── MATERIAL PROVIDED ──

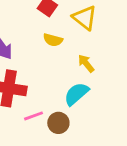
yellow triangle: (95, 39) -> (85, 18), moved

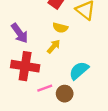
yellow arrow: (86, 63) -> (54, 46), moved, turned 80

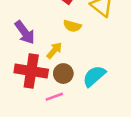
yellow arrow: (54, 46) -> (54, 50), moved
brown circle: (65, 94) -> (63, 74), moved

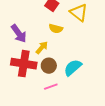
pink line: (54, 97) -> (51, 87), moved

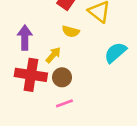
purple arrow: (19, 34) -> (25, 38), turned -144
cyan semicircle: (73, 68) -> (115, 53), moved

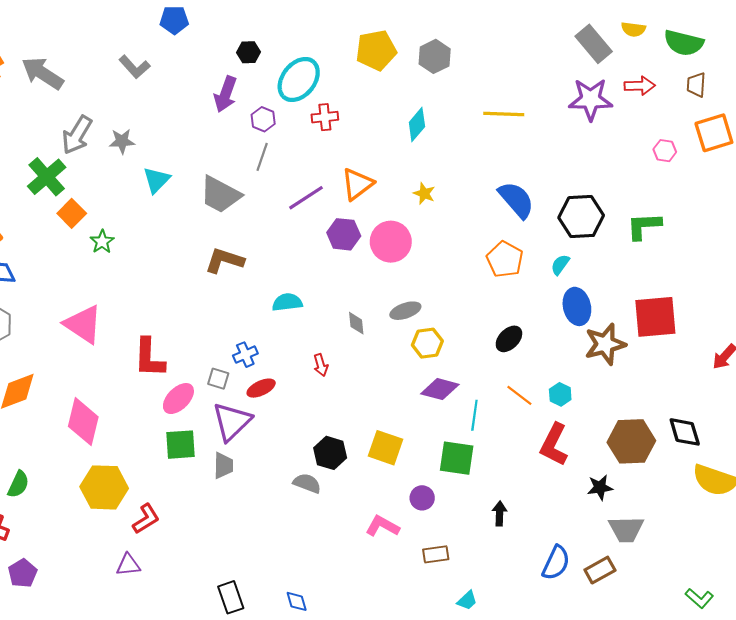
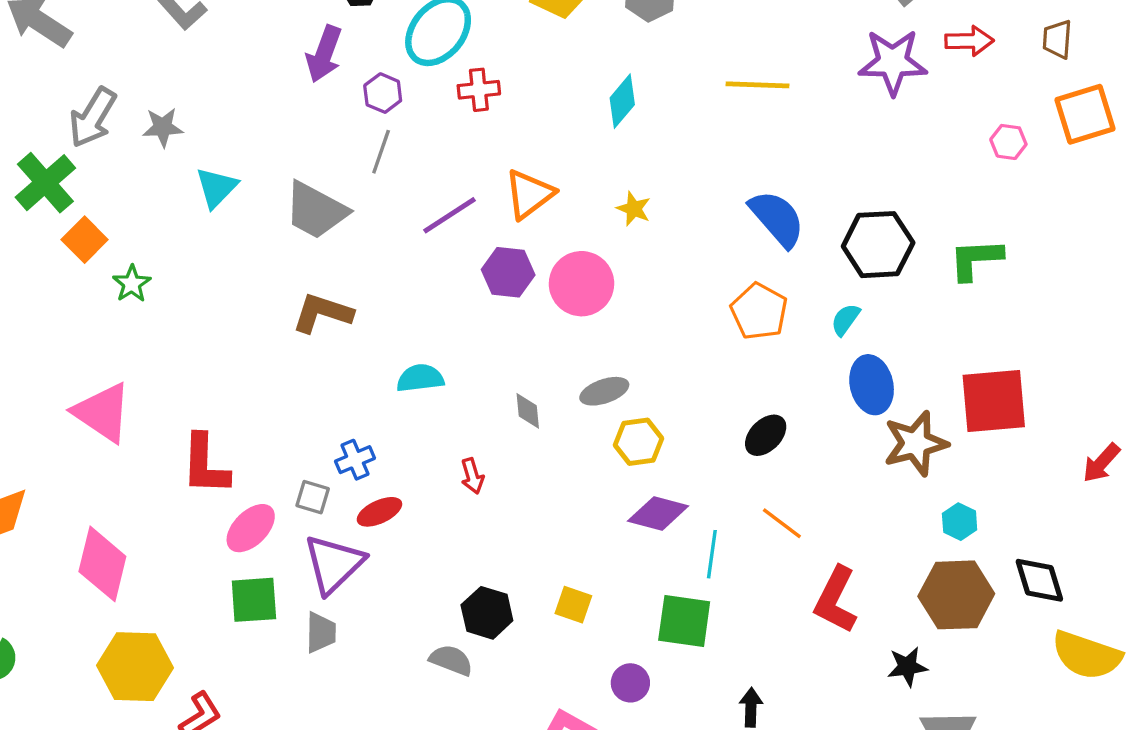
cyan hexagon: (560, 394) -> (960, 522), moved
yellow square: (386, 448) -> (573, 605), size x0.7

───
── MATERIAL PROVIDED ──

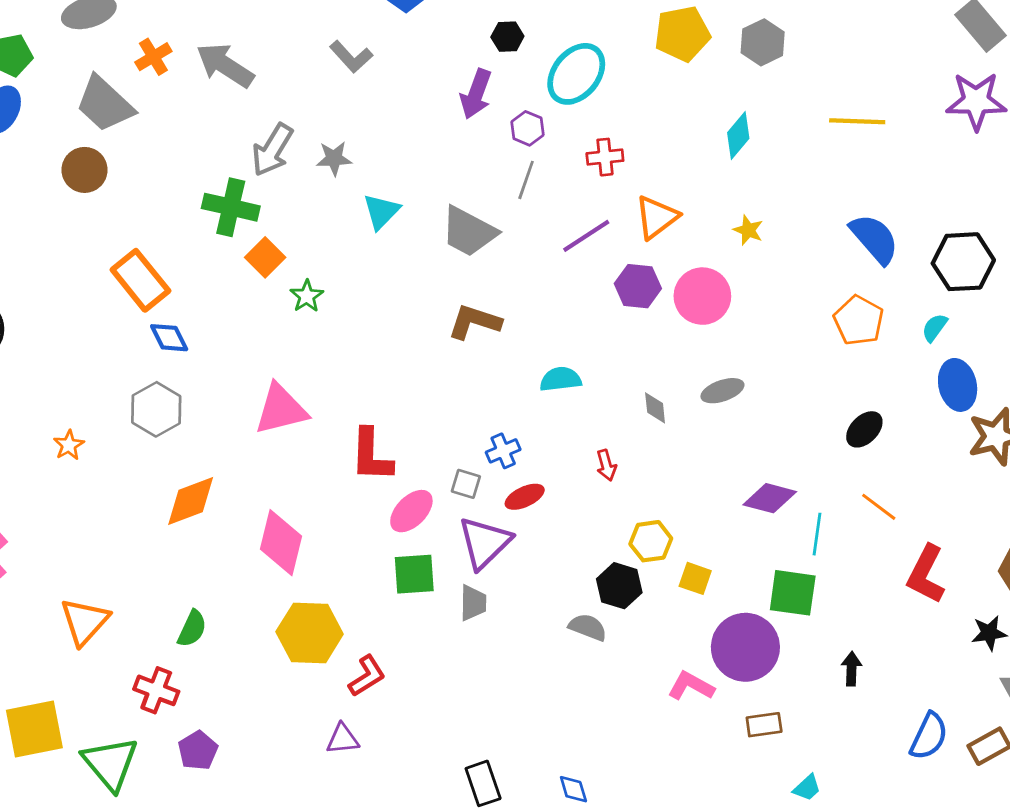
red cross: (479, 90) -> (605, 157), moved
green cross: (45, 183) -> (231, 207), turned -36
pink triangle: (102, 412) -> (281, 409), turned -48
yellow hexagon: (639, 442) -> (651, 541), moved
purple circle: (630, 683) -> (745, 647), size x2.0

───

● **DIRECTIONS**: Starting with the line that holds "yellow hexagon: (639, 442)" and ending with the line that holds "purple circle: (630, 683)", retype every line in the data above exactly, and nothing else.

● **RESULT**:
yellow hexagon: (639, 442) -> (651, 541), moved
purple circle: (630, 683) -> (745, 647), size x2.0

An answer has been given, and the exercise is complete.